• [What is being asked] Using the material that follows, identify and copy each line with the string "cyan".

• [Extracted information]
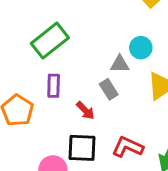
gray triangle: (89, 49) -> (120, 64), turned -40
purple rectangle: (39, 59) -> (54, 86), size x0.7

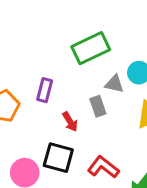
green rectangle: (50, 41) -> (91, 48), moved

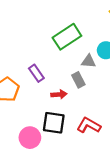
purple rectangle: (45, 90) -> (36, 73), turned -42
red arrow: (70, 122) -> (59, 94), turned -56

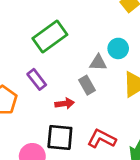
green rectangle: (67, 37) -> (50, 36), moved

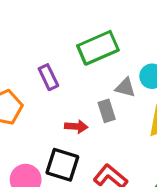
green rectangle: (50, 36) -> (98, 48), moved
purple rectangle: (37, 79) -> (48, 77), moved

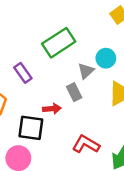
gray triangle: (125, 88) -> (86, 71), turned -48
black square: (62, 165) -> (31, 128), moved

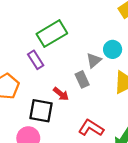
green rectangle: (59, 43) -> (52, 34), moved
red arrow: (52, 109) -> (61, 94), turned 42

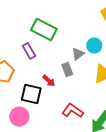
green rectangle: (52, 34) -> (44, 29), turned 55

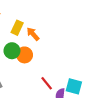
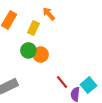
orange arrow: (33, 34) -> (49, 14), moved
cyan square: (74, 86) -> (88, 85), turned 35

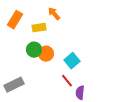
yellow rectangle: (33, 28) -> (39, 28), turned 56
cyan square: (88, 85) -> (72, 61), moved

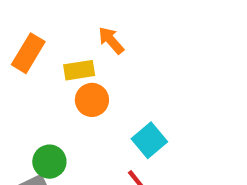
green circle: (34, 50) -> (49, 162), moved
orange circle: (46, 54) -> (92, 100), moved

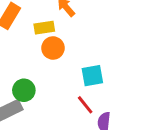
cyan square: (149, 140) -> (92, 76), turned 30

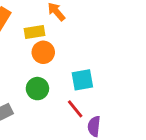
green circle: (24, 90) -> (37, 89), moved

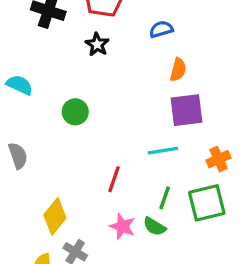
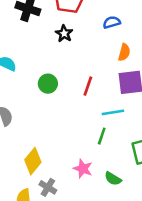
red line: (114, 179) -> (88, 86), moved
green line: (165, 198) -> (102, 136), moved
green semicircle: (154, 226) -> (113, 179), moved

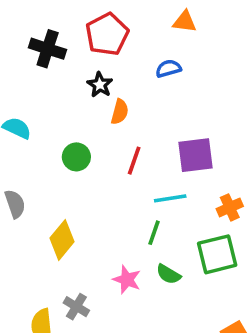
orange semicircle: (124, 52) -> (120, 112), moved
yellow diamond: (33, 161) -> (62, 240), moved
green semicircle: (113, 179) -> (168, 274), moved

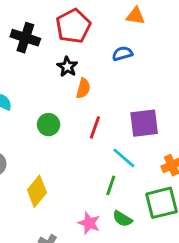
cyan line: (170, 198) -> (124, 158), turned 50

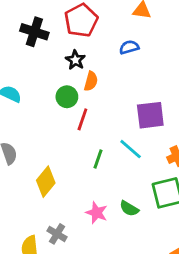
green circle: (49, 125) -> (67, 97), moved
red line: (95, 127) -> (82, 119), moved
green line: (111, 185) -> (98, 159), moved

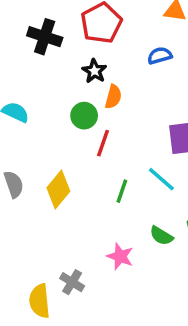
yellow diamond: (46, 182) -> (58, 189), moved
green semicircle: (129, 208) -> (161, 236), moved

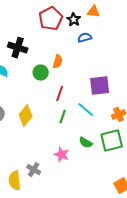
black cross: (45, 37) -> (18, 48), moved
black star: (94, 71) -> (74, 20), moved
red line: (103, 143) -> (60, 94), moved

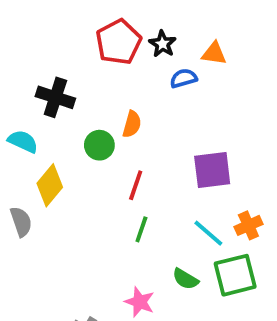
orange triangle: (94, 12) -> (214, 53), moved
cyan line: (86, 110) -> (208, 233), moved
yellow diamond: (26, 116) -> (50, 185), moved

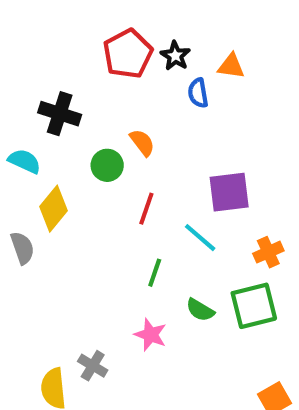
blue semicircle: (183, 78) -> (198, 93), turned -84
orange semicircle: (132, 124) -> (142, 143), turned -52
green line: (141, 229) -> (155, 273), moved
cyan line: (208, 233) -> (200, 238), moved

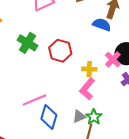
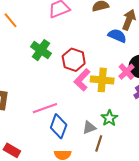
yellow cross: (89, 69) -> (102, 80), size x1.5
pink L-shape: (87, 89) -> (82, 80), moved
green star: (94, 117) -> (109, 118), moved

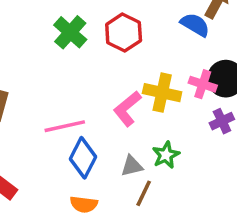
red hexagon: (74, 60) -> (124, 32), moved
pink cross: (127, 72) -> (203, 84), turned -35
pink L-shape: (82, 80) -> (127, 109), moved

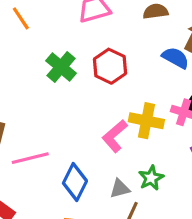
pink line: (65, 126) -> (30, 158), moved

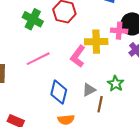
pink line: (30, 158) -> (38, 59), moved
green star: (151, 178) -> (116, 84), moved

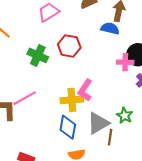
yellow cross: (96, 42) -> (72, 100), moved
pink line: (38, 59) -> (25, 98), moved
gray triangle: (89, 90) -> (98, 123), size x1.6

• [Result]
cyan square: (74, 86) -> (88, 85), turned 35
cyan square: (88, 85) -> (72, 61), moved
cyan square: (149, 140) -> (92, 76), turned 30
cyan line: (170, 198) -> (124, 158), turned 50
cyan line: (86, 110) -> (208, 233), moved
cyan line: (208, 233) -> (200, 238), moved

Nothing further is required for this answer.